■ TASK REQUIREMENTS: When you reach the line in the listing below that contains "none -> blue brick D6:F6 level 1", begin returning lines exactly as written, and stop after the line that contains "none -> red tile A13:B14 level 1". Return no other lines.

■ DATA LISTING:
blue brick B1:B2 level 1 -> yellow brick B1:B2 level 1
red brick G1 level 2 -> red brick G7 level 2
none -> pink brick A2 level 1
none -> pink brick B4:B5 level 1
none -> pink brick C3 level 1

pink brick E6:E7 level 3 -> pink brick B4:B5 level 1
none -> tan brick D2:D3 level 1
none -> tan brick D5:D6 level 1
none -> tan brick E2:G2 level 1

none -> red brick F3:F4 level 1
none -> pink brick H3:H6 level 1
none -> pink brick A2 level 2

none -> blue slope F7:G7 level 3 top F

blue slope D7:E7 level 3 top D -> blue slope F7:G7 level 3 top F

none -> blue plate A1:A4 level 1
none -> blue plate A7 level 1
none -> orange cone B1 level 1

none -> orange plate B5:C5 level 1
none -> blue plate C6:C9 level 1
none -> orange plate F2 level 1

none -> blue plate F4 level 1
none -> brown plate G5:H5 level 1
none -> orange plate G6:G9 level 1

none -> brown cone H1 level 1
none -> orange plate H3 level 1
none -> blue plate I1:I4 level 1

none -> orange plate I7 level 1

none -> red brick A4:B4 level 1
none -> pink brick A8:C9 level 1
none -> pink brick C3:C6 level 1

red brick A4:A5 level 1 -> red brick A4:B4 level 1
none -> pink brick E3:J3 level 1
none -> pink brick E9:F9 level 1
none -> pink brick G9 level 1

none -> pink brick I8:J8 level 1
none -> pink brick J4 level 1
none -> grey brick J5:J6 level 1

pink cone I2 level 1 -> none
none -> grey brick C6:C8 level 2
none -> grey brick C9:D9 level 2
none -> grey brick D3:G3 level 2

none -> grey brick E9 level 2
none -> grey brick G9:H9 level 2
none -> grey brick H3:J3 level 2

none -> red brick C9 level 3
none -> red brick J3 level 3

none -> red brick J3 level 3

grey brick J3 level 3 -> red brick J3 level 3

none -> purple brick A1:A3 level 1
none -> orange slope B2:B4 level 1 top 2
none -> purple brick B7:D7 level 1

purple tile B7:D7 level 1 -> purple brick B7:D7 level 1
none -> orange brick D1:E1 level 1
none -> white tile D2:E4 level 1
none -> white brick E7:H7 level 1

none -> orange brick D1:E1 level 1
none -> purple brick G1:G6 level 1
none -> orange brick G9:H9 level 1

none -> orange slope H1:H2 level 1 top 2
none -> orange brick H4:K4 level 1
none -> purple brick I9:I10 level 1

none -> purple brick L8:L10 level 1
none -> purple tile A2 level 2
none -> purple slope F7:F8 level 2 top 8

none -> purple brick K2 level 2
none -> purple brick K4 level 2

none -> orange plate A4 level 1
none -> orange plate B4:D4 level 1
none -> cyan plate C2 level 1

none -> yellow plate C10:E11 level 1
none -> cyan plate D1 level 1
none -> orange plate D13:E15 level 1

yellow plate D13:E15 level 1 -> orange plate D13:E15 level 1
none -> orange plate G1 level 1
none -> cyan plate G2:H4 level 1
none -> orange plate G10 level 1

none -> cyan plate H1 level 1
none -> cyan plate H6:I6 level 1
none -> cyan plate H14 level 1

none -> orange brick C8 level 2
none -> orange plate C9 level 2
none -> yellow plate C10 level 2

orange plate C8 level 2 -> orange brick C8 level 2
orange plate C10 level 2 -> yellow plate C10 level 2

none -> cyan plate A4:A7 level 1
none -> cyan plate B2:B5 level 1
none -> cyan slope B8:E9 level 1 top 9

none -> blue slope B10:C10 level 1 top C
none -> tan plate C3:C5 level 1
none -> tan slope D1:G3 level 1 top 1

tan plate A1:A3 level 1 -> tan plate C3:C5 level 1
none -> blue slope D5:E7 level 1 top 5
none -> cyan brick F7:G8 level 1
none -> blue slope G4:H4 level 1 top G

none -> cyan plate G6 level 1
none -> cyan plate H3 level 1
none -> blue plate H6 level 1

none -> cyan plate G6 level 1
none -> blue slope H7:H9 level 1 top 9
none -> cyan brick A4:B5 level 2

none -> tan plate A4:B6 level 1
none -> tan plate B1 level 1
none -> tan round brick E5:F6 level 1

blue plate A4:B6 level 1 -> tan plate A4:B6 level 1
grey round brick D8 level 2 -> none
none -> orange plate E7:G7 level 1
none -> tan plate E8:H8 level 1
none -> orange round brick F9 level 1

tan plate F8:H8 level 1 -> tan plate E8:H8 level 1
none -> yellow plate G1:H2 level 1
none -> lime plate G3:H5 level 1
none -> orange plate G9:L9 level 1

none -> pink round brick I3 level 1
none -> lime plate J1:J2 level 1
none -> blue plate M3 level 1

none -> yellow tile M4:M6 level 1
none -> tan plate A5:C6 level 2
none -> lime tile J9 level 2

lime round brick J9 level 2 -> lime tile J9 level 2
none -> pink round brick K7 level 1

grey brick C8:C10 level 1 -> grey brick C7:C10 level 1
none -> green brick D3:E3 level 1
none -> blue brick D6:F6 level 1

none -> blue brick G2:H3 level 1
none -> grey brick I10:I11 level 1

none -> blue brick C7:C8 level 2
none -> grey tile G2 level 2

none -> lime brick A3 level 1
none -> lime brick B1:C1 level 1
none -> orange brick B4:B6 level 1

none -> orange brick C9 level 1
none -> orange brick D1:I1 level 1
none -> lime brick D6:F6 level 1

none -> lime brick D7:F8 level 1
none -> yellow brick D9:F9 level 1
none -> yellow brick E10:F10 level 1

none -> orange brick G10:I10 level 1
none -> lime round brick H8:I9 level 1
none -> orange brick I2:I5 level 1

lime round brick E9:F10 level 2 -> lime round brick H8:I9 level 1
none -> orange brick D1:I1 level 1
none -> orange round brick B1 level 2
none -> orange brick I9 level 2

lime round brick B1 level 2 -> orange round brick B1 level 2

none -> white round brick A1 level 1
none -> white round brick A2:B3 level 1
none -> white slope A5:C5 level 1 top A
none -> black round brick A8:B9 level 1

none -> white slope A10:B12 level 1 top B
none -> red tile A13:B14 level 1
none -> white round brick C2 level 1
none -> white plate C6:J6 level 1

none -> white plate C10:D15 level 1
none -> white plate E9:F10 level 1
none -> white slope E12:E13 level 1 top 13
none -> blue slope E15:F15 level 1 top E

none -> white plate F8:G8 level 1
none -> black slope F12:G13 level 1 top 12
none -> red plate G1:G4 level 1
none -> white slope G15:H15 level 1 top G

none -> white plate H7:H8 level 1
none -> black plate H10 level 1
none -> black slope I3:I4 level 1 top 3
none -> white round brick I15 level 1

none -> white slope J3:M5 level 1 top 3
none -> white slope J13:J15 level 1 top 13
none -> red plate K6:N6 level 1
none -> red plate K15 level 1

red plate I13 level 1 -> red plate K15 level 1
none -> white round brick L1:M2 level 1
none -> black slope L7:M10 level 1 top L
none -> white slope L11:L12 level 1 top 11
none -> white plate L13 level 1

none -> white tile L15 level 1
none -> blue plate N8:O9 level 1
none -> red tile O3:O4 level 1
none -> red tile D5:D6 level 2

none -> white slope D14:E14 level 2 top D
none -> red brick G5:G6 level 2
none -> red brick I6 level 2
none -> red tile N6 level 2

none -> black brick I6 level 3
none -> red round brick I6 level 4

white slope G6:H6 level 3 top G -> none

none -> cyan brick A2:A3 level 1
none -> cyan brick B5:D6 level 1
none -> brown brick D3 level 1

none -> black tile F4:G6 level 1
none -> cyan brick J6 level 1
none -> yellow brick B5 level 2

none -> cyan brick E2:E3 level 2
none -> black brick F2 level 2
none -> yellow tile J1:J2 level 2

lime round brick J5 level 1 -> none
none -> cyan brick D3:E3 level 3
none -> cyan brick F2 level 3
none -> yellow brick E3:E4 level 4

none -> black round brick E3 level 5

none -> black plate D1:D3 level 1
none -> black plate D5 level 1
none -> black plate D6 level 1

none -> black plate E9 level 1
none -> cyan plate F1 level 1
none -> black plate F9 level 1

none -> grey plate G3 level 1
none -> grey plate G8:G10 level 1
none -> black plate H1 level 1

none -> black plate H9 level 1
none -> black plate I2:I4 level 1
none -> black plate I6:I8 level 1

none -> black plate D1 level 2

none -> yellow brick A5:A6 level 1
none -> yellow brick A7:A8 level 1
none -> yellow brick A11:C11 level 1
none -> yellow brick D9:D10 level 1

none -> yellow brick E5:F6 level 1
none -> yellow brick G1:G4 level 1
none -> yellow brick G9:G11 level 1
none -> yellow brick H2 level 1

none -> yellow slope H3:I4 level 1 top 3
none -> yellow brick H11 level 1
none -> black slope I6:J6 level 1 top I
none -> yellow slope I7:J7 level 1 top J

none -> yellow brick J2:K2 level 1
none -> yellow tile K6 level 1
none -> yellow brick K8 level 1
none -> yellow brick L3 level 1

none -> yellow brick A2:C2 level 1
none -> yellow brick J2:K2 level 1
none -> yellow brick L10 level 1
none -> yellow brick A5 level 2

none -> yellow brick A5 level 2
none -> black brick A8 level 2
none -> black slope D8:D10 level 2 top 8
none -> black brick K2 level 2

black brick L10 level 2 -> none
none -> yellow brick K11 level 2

■ RESULT OF THIS EXERCISE:
none -> blue brick D6:F6 level 1

none -> blue brick G2:H3 level 1
none -> grey brick I10:I11 level 1

none -> blue brick C7:C8 level 2
none -> grey tile G2 level 2

none -> lime brick A3 level 1
none -> lime brick B1:C1 level 1
none -> orange brick B4:B6 level 1

none -> orange brick C9 level 1
none -> orange brick D1:I1 level 1
none -> lime brick D6:F6 level 1

none -> lime brick D7:F8 level 1
none -> yellow brick D9:F9 level 1
none -> yellow brick E10:F10 level 1

none -> orange brick G10:I10 level 1
none -> lime round brick H8:I9 level 1
none -> orange brick I2:I5 level 1

lime round brick E9:F10 level 2 -> lime round brick H8:I9 level 1
none -> orange brick D1:I1 level 1
none -> orange round brick B1 level 2
none -> orange brick I9 level 2

lime round brick B1 level 2 -> orange round brick B1 level 2

none -> white round brick A1 level 1
none -> white round brick A2:B3 level 1
none -> white slope A5:C5 level 1 top A
none -> black round brick A8:B9 level 1

none -> white slope A10:B12 level 1 top B
none -> red tile A13:B14 level 1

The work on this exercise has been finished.